:: WHAT NEEDS TO BE DONE ::
The entries that follow include a run beginning at the line with "IR2 pin GND: none -> GND" and ending at the line with "PIR3: none -> HC-SR505"; restate that run word for word and leave the rest out.

==== DATA PROVIDED ====

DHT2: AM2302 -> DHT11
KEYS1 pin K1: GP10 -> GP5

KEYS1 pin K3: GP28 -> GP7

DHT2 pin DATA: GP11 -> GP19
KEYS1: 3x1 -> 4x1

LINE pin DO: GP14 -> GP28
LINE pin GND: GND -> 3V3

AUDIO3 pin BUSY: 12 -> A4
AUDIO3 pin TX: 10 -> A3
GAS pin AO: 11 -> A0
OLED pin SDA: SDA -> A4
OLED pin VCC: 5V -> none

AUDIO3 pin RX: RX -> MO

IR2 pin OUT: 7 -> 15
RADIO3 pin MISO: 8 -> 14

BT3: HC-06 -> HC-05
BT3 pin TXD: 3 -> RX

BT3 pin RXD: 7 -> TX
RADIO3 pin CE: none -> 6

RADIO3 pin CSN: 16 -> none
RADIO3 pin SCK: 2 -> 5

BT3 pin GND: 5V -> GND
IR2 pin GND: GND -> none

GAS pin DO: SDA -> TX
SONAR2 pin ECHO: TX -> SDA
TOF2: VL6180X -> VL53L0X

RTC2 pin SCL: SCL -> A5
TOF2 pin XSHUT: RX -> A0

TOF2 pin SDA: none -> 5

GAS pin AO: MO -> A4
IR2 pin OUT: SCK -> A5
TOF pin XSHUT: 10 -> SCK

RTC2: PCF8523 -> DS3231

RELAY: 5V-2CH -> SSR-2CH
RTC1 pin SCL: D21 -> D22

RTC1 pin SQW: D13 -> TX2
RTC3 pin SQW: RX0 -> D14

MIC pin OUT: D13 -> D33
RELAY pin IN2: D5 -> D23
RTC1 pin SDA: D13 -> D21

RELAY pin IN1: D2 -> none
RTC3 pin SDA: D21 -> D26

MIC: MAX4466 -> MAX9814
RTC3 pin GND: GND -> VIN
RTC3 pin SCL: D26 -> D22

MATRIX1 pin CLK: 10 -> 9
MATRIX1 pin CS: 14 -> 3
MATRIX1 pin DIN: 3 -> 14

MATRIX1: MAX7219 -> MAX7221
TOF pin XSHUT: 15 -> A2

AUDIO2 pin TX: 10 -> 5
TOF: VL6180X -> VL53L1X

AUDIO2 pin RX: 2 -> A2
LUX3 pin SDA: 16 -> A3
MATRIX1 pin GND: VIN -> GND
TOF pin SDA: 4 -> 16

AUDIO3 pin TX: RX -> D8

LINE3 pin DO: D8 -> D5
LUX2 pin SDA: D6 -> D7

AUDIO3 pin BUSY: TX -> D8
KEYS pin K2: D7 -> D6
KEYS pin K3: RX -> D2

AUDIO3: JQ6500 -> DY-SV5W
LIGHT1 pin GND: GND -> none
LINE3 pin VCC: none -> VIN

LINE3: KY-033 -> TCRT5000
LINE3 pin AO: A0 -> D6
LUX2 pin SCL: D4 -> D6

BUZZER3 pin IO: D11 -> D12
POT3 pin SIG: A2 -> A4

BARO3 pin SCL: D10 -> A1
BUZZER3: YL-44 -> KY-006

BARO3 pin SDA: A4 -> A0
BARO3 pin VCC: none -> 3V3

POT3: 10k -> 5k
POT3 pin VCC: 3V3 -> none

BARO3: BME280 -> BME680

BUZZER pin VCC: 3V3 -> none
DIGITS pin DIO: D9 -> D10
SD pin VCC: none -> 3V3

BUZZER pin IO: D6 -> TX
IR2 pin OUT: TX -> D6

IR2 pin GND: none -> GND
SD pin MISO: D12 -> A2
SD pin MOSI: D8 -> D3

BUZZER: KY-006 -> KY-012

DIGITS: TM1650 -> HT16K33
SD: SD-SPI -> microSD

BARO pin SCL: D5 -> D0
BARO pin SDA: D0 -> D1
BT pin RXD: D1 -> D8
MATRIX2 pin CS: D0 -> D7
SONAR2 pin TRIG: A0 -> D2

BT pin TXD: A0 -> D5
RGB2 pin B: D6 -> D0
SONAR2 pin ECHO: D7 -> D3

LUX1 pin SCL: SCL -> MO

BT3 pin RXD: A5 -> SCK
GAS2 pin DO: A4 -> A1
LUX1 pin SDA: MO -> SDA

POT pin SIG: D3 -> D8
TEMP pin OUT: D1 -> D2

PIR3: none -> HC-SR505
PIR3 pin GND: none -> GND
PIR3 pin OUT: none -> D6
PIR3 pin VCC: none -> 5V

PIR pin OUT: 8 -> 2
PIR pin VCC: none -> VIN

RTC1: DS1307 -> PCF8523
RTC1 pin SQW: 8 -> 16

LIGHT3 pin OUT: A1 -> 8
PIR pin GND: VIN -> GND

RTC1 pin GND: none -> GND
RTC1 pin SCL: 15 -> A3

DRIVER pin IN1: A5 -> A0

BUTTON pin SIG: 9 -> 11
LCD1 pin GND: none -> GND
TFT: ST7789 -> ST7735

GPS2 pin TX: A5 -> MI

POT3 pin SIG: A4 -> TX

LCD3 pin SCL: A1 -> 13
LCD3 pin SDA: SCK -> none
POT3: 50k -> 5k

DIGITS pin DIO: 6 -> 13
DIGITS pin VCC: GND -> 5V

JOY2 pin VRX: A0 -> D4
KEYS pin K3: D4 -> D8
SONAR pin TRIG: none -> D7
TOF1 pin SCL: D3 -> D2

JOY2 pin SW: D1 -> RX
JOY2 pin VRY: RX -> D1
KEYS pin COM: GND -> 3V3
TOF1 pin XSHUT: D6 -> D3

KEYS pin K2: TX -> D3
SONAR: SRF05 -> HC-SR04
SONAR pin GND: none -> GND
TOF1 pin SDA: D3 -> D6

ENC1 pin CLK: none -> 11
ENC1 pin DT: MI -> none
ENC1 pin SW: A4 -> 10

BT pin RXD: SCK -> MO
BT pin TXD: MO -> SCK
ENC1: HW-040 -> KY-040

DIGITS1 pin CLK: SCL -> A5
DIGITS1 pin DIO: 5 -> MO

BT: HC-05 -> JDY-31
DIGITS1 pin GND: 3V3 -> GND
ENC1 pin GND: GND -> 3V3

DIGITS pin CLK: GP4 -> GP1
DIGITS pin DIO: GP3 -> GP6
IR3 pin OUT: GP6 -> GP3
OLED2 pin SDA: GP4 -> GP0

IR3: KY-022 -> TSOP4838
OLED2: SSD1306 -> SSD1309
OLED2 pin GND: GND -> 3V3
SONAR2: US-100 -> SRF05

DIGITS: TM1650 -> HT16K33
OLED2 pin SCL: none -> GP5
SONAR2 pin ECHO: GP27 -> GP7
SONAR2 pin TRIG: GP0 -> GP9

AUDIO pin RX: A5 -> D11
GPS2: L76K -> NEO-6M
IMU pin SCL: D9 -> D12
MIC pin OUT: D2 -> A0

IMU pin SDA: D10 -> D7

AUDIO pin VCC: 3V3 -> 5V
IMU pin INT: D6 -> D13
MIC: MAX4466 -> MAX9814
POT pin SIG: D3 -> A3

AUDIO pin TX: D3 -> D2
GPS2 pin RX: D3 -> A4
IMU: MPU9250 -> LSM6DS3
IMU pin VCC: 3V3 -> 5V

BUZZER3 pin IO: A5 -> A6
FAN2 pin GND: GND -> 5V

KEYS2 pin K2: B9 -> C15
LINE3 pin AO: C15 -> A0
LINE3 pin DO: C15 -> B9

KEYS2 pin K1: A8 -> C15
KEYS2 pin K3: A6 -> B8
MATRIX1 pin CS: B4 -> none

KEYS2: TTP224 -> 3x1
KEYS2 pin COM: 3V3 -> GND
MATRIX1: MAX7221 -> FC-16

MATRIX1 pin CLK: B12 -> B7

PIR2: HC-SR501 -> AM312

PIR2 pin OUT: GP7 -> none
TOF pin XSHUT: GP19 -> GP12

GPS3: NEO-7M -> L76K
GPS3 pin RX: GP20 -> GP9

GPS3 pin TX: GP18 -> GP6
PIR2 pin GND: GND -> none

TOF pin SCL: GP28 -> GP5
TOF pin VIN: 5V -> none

====

:: RESULT OF THE EXERCISE ::
IR2 pin GND: none -> GND
SD pin MISO: D12 -> A2
SD pin MOSI: D8 -> D3

BUZZER: KY-006 -> KY-012

DIGITS: TM1650 -> HT16K33
SD: SD-SPI -> microSD

BARO pin SCL: D5 -> D0
BARO pin SDA: D0 -> D1
BT pin RXD: D1 -> D8
MATRIX2 pin CS: D0 -> D7
SONAR2 pin TRIG: A0 -> D2

BT pin TXD: A0 -> D5
RGB2 pin B: D6 -> D0
SONAR2 pin ECHO: D7 -> D3

LUX1 pin SCL: SCL -> MO

BT3 pin RXD: A5 -> SCK
GAS2 pin DO: A4 -> A1
LUX1 pin SDA: MO -> SDA

POT pin SIG: D3 -> D8
TEMP pin OUT: D1 -> D2

PIR3: none -> HC-SR505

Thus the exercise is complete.